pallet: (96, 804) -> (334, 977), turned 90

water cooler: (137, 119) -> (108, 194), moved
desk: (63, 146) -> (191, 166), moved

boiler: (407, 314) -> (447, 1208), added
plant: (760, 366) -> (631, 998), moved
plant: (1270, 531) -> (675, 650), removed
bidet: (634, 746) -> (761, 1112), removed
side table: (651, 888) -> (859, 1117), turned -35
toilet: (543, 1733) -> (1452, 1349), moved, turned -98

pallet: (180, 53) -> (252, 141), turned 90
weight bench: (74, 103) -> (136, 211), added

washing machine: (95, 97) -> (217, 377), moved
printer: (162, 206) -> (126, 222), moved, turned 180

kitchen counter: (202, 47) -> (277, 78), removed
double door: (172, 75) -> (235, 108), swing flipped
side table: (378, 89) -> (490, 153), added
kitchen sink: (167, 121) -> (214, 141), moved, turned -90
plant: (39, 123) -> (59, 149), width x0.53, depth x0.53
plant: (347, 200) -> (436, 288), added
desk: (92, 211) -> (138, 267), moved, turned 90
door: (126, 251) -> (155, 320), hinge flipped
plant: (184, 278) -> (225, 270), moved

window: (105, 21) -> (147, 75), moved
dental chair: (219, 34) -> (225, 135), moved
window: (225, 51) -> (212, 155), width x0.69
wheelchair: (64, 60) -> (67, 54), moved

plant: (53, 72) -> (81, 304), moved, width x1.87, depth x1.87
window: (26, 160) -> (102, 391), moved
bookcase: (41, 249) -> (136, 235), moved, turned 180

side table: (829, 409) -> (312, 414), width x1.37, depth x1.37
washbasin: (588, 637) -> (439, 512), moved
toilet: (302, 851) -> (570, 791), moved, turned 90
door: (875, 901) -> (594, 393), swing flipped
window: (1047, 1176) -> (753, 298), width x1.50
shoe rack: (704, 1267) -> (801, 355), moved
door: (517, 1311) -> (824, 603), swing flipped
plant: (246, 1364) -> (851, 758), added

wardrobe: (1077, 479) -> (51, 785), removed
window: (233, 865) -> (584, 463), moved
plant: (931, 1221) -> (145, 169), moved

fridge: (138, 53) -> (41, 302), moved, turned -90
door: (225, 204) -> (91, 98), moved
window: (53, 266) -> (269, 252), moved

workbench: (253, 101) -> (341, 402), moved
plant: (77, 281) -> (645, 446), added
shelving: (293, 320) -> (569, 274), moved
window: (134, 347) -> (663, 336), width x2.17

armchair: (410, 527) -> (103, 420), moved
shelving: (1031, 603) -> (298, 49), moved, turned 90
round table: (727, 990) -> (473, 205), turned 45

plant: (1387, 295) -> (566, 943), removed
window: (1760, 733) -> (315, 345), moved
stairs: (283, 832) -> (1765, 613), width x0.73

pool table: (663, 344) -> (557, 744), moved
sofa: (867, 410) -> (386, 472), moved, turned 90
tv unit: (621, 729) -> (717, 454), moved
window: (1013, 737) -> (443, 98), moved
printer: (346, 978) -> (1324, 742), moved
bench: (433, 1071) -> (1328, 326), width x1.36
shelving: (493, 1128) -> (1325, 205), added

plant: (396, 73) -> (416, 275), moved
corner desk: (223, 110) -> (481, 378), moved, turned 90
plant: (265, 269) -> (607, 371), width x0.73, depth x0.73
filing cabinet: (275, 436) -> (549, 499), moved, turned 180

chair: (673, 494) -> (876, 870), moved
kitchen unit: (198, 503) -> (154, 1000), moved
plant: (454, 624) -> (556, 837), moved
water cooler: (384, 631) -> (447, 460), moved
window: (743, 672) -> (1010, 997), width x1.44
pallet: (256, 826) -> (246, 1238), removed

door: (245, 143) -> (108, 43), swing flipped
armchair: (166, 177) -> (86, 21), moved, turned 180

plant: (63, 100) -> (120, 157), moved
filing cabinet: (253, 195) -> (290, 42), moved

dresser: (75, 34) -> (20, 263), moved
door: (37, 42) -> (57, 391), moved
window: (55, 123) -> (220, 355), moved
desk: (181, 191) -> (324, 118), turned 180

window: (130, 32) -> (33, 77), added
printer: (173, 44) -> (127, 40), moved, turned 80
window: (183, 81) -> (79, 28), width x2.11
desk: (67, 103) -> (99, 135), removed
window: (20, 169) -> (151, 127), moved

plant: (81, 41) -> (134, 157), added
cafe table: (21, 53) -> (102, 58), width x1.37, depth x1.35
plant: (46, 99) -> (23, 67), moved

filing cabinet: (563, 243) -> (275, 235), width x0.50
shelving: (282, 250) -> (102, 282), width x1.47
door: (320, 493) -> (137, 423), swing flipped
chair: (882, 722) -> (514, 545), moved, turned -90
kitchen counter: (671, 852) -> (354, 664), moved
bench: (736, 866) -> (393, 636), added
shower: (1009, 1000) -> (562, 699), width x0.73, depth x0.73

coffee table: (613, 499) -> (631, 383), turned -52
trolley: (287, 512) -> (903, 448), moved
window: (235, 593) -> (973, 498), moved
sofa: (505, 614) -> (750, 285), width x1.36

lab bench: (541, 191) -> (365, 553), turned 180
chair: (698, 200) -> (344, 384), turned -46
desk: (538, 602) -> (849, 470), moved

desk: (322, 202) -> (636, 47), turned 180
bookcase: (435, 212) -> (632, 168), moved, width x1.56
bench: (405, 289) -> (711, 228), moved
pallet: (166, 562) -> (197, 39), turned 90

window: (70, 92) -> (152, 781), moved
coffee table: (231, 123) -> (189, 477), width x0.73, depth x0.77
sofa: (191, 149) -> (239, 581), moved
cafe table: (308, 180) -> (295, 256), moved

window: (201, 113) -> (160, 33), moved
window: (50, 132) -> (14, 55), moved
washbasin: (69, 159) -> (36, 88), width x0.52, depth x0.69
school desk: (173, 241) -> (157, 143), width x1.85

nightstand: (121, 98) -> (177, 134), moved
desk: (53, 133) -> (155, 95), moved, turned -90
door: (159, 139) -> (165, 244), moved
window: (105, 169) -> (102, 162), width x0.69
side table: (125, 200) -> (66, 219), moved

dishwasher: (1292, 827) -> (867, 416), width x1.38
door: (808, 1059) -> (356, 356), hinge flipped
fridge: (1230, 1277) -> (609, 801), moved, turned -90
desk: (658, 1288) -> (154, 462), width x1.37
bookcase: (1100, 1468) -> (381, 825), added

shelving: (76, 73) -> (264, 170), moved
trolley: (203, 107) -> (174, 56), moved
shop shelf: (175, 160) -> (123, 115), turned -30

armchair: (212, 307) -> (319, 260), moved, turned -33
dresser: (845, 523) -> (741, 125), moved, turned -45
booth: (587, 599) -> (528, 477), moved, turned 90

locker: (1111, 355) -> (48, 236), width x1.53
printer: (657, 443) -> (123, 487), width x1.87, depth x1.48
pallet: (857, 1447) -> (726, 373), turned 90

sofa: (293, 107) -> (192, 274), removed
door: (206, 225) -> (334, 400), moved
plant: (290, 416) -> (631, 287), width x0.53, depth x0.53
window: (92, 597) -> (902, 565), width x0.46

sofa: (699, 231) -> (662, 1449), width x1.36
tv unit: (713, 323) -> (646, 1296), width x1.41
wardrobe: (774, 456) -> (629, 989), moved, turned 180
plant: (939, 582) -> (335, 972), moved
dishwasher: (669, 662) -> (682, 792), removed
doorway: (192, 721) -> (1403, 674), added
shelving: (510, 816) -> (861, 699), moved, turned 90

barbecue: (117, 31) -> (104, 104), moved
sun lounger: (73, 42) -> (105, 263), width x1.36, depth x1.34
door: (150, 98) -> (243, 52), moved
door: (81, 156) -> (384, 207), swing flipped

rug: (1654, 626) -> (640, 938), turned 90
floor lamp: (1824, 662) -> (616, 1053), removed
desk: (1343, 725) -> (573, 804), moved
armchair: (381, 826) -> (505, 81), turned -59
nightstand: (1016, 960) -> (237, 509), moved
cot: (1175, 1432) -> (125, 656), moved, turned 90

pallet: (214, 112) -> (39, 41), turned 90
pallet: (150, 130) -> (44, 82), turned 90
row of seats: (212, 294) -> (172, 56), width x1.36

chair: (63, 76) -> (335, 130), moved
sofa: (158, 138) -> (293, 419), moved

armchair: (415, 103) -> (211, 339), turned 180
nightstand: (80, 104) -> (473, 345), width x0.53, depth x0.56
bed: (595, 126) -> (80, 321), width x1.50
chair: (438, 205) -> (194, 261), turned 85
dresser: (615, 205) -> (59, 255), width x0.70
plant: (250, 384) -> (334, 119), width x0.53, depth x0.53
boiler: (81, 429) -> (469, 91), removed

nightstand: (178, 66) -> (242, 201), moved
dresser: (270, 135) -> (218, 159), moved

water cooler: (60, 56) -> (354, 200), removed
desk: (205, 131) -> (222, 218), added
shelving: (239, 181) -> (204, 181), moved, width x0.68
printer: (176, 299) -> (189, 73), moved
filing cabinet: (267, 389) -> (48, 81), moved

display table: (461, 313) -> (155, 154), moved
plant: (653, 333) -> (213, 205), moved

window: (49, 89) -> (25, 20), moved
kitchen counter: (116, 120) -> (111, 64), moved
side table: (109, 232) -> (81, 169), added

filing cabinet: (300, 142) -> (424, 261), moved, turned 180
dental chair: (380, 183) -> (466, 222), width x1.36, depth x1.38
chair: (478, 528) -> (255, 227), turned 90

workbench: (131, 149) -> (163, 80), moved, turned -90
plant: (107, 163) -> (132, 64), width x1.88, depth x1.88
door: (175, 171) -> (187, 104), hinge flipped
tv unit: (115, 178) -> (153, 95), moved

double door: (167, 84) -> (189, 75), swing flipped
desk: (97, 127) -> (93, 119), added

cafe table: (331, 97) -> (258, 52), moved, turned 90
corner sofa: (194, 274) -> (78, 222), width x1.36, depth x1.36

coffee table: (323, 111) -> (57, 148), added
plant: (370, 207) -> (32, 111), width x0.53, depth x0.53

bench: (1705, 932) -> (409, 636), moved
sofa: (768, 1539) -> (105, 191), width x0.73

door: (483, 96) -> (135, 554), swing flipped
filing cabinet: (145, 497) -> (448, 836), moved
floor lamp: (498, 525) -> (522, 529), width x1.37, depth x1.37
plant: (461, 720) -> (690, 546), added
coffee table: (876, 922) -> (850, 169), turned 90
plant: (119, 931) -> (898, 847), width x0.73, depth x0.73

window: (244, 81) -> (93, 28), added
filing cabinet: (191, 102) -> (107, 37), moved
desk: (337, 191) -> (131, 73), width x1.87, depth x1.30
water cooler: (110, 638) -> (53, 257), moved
::::::
• _WHAT TO DO_: Among the lines above, repeat exactly those from the line with "display table: (461, 313)" to the line with "desk: (97, 127) -> (93, 119), added", counting both ends.

• _EXERCISE RESPONSE_:
display table: (461, 313) -> (155, 154), moved
plant: (653, 333) -> (213, 205), moved

window: (49, 89) -> (25, 20), moved
kitchen counter: (116, 120) -> (111, 64), moved
side table: (109, 232) -> (81, 169), added

filing cabinet: (300, 142) -> (424, 261), moved, turned 180
dental chair: (380, 183) -> (466, 222), width x1.36, depth x1.38
chair: (478, 528) -> (255, 227), turned 90

workbench: (131, 149) -> (163, 80), moved, turned -90
plant: (107, 163) -> (132, 64), width x1.88, depth x1.88
door: (175, 171) -> (187, 104), hinge flipped
tv unit: (115, 178) -> (153, 95), moved

double door: (167, 84) -> (189, 75), swing flipped
desk: (97, 127) -> (93, 119), added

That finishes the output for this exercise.